WORK TASK:
Please output exactly the part of the records below that opens with the line containing "C103: 680nF (+9V, GND) -> 680nF (+9V, PWM)" and closes with the line containing "U104 pin VDD: +9V -> SDA", both lines included, and nothing else.

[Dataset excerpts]
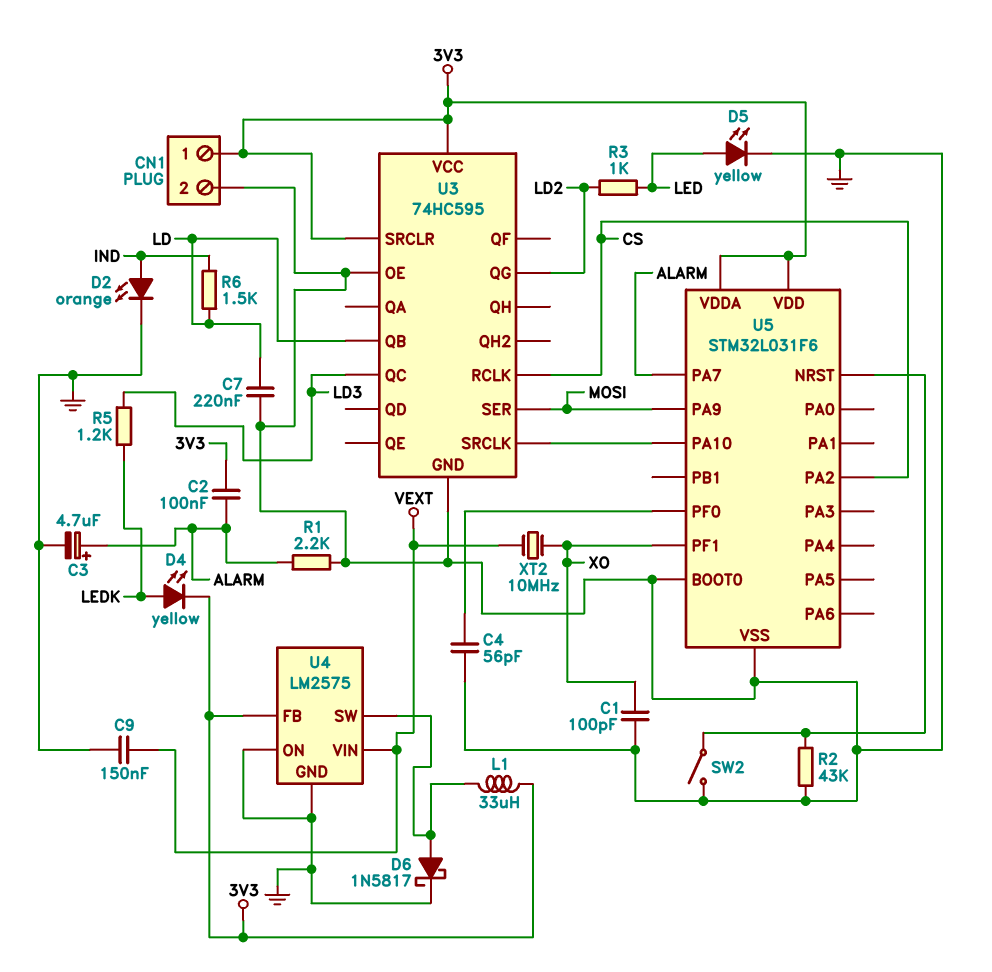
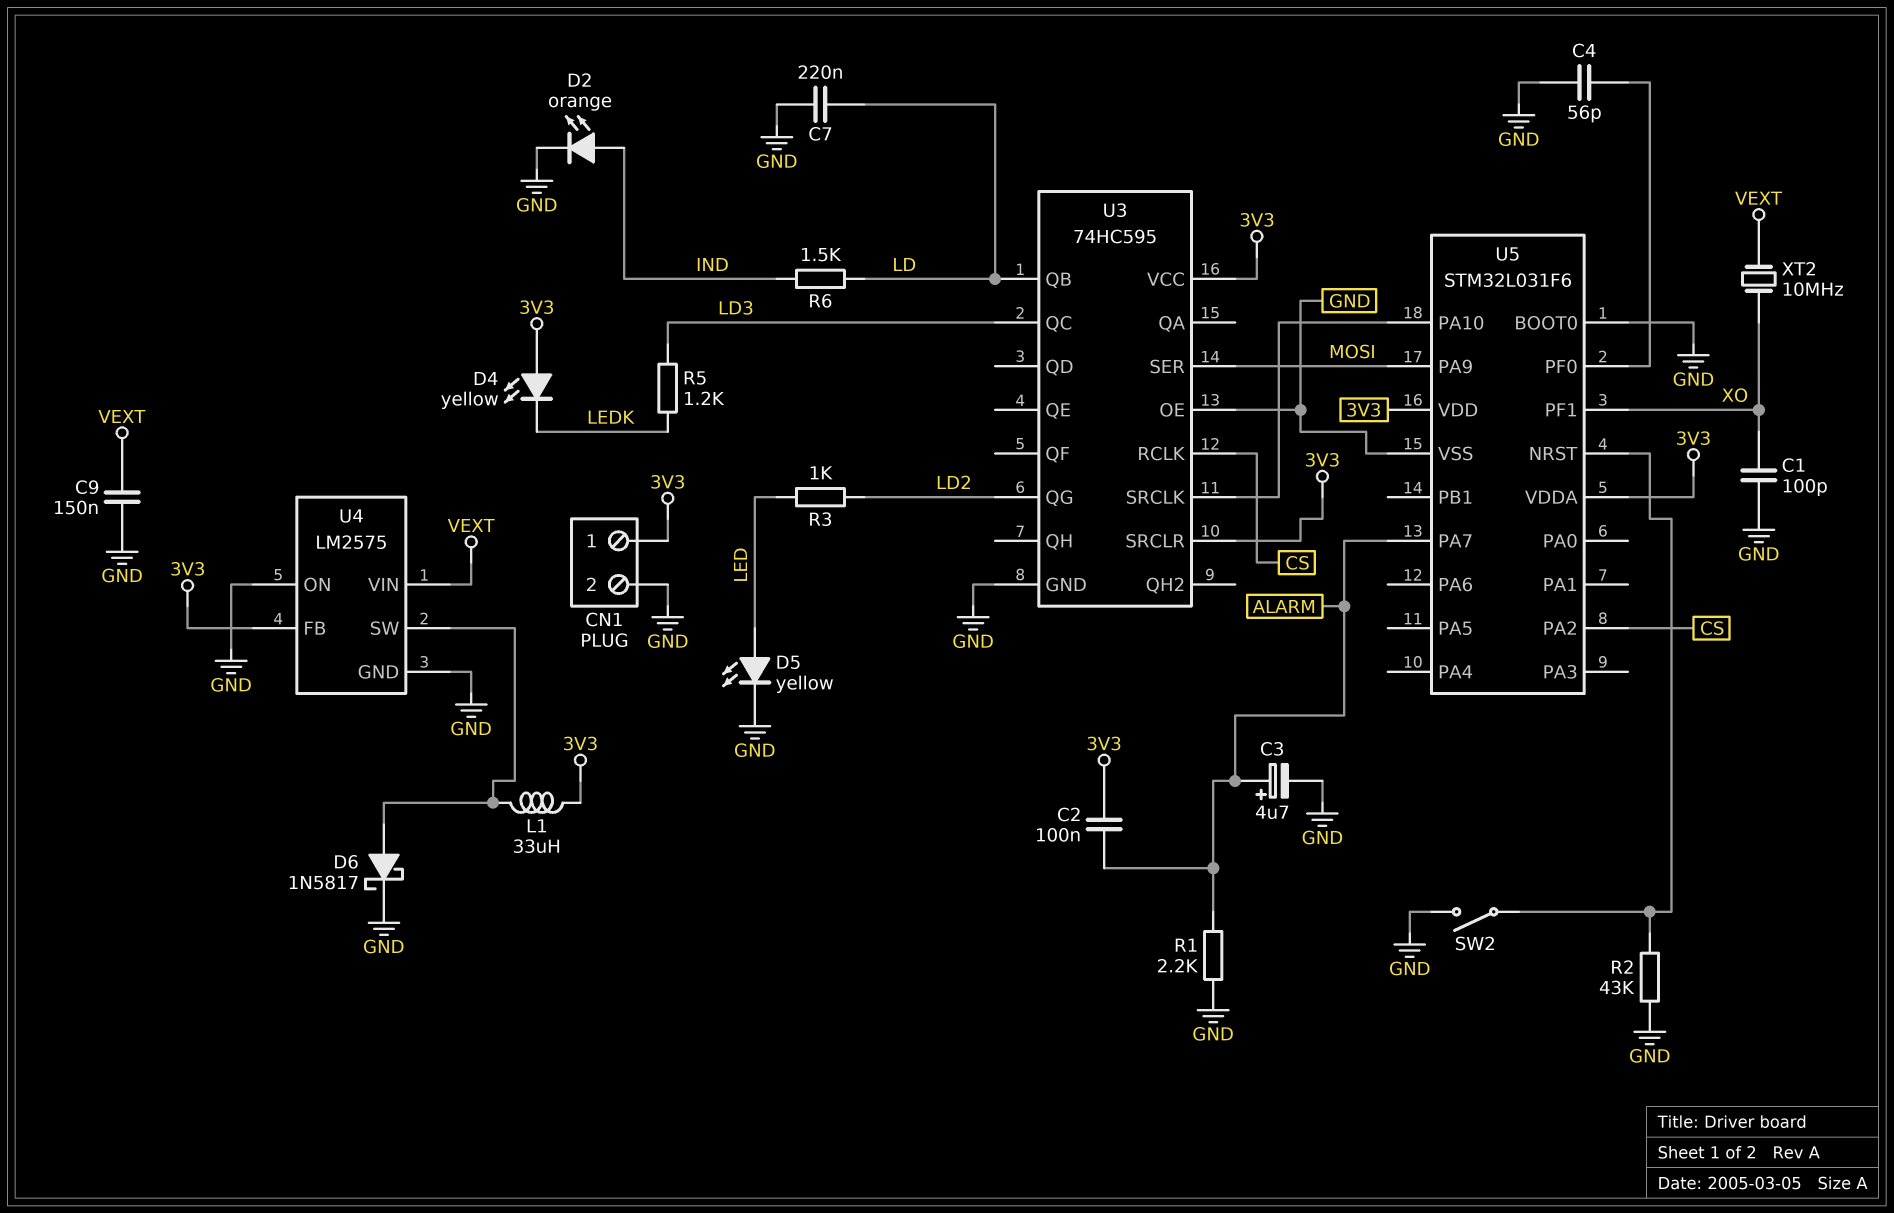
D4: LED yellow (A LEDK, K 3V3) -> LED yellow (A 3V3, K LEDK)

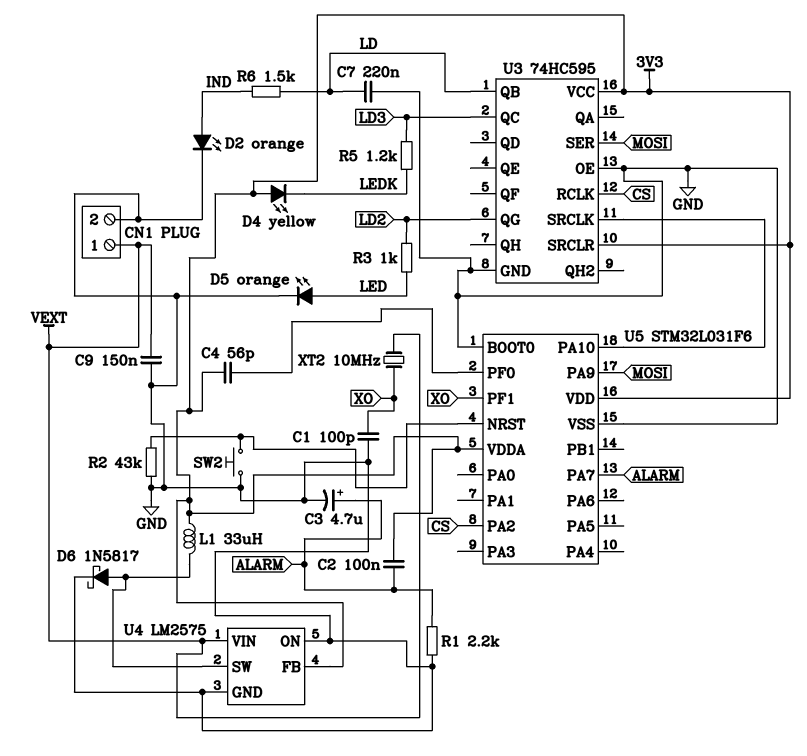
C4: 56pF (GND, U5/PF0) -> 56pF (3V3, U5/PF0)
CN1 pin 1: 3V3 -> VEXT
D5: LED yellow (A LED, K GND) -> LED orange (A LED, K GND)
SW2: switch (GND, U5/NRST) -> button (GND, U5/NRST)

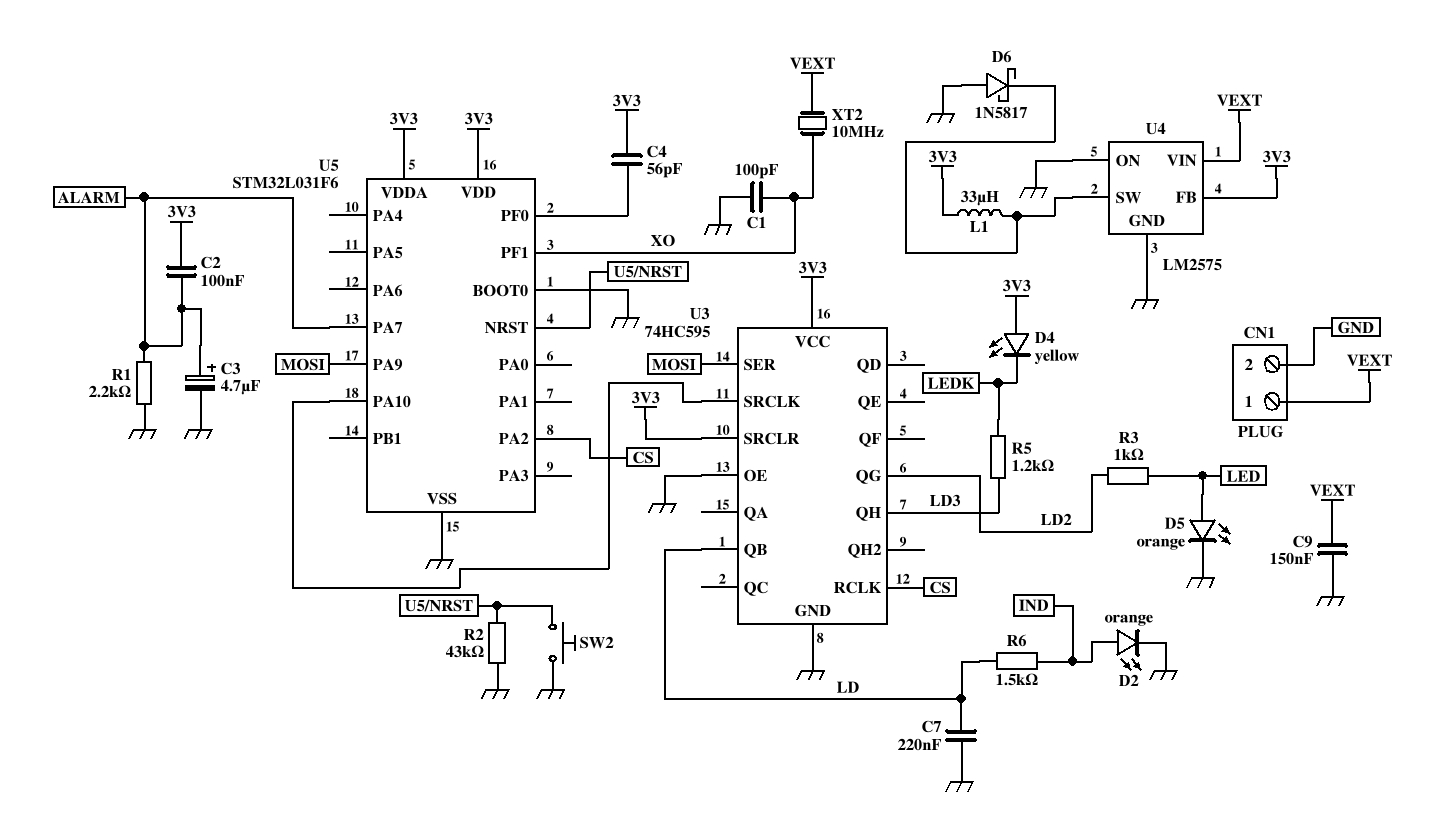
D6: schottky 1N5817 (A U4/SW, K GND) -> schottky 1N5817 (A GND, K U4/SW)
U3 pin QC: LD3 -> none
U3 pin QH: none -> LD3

--

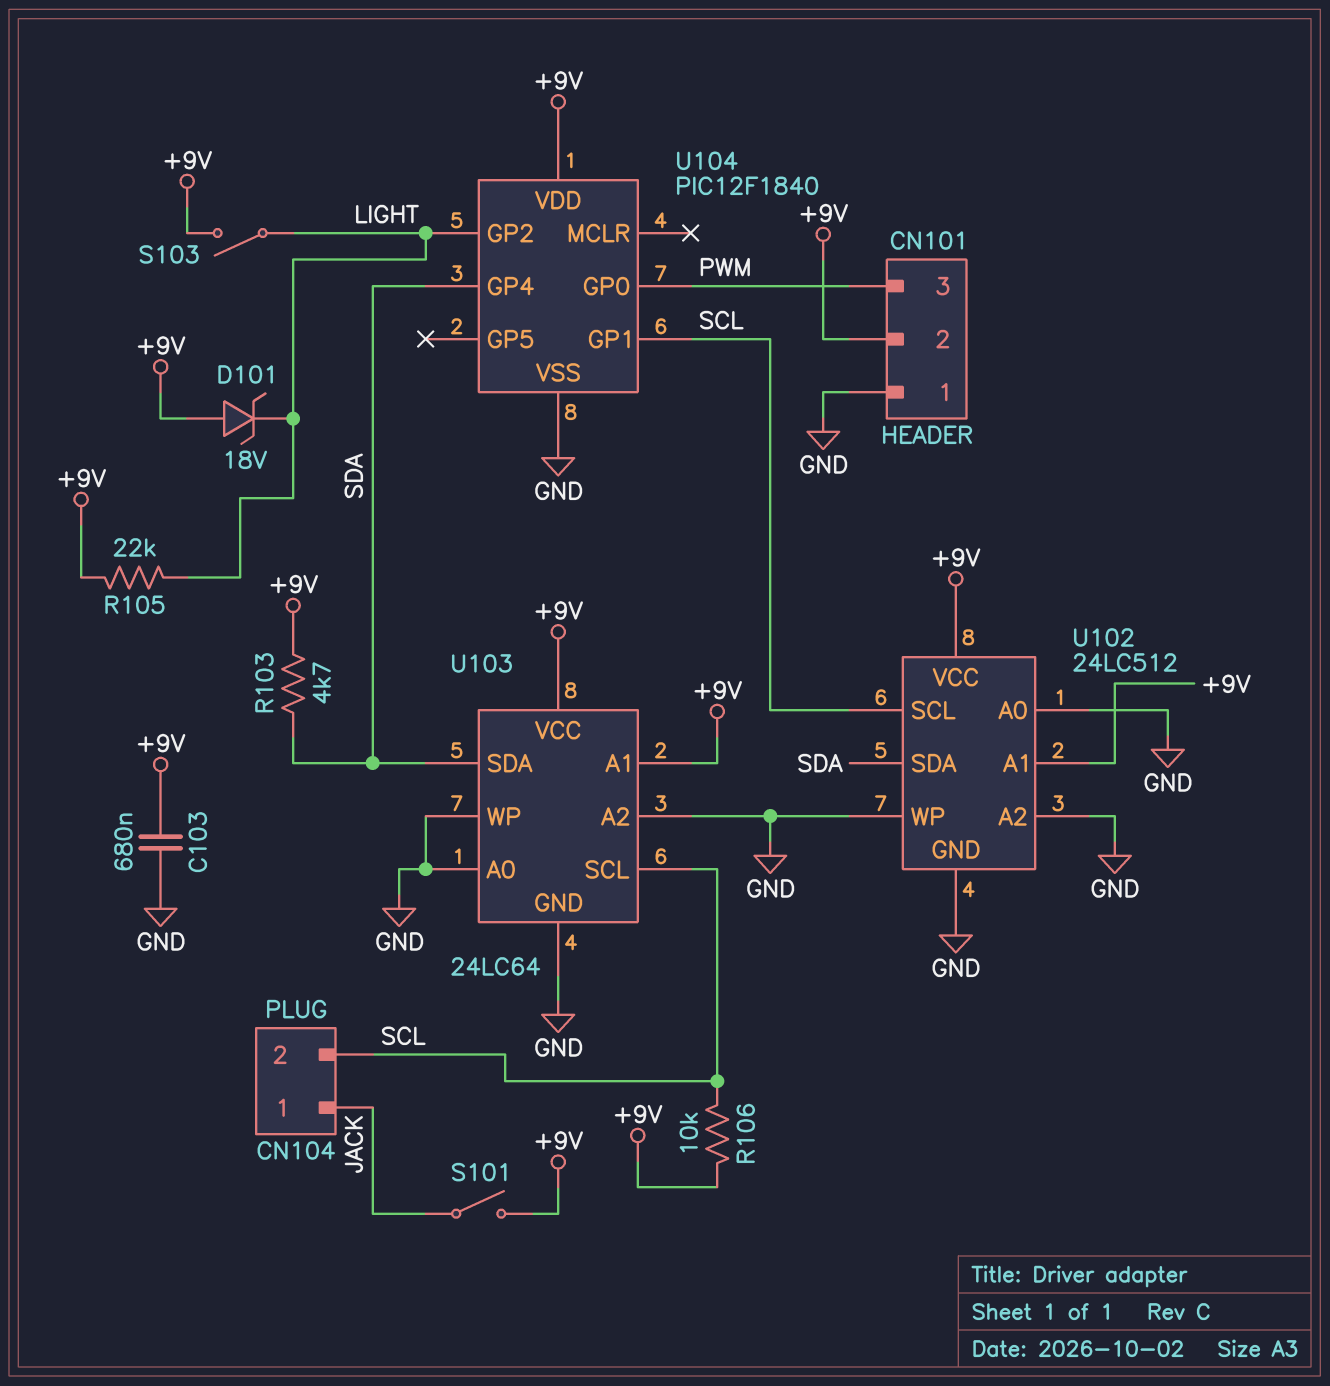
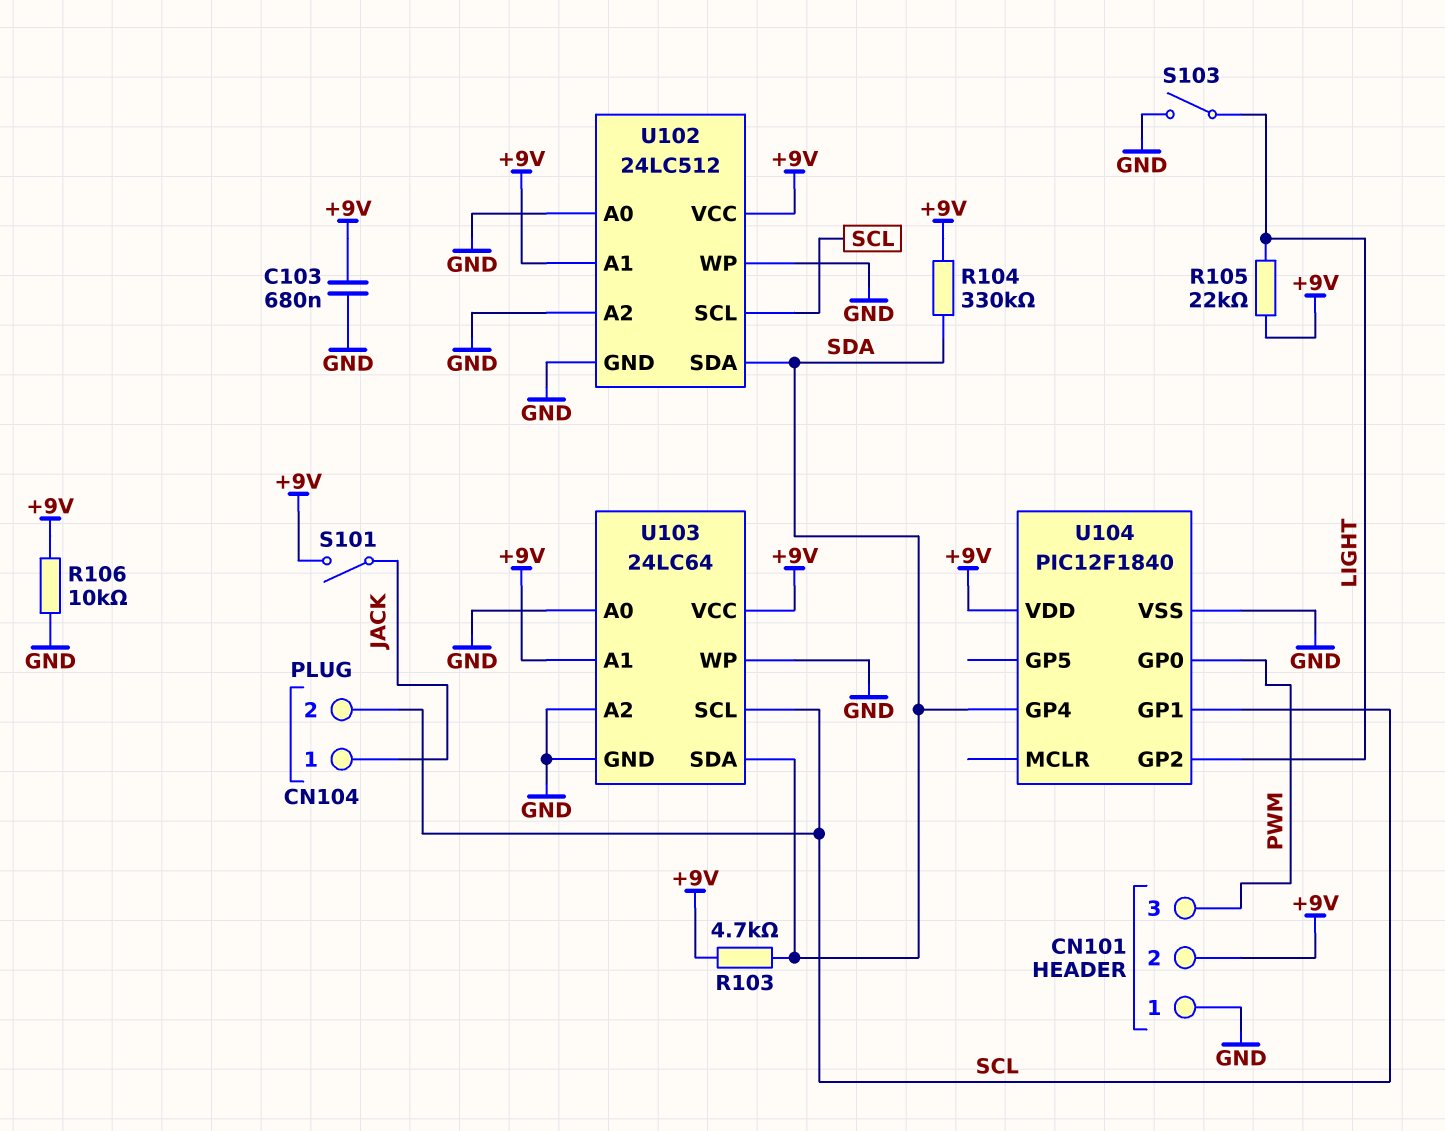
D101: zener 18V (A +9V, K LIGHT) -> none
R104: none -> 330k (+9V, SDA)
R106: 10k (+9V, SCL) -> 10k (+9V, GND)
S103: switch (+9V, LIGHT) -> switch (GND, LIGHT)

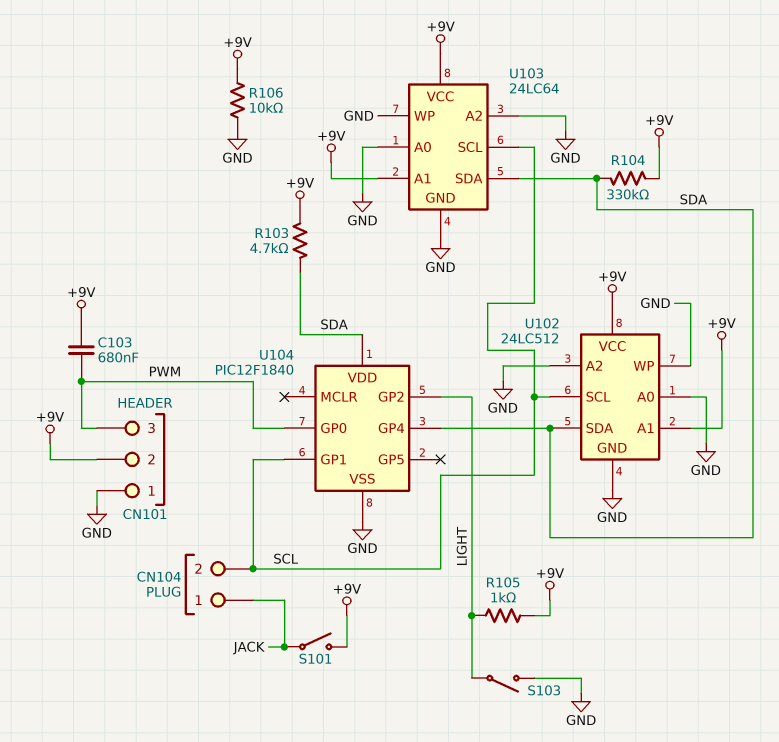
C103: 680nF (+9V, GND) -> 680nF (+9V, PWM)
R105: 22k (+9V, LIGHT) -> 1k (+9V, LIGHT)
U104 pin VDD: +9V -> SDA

EXPECTED ANSWER:
C103: 680nF (+9V, GND) -> 680nF (+9V, PWM)
R105: 22k (+9V, LIGHT) -> 1k (+9V, LIGHT)
U104 pin VDD: +9V -> SDA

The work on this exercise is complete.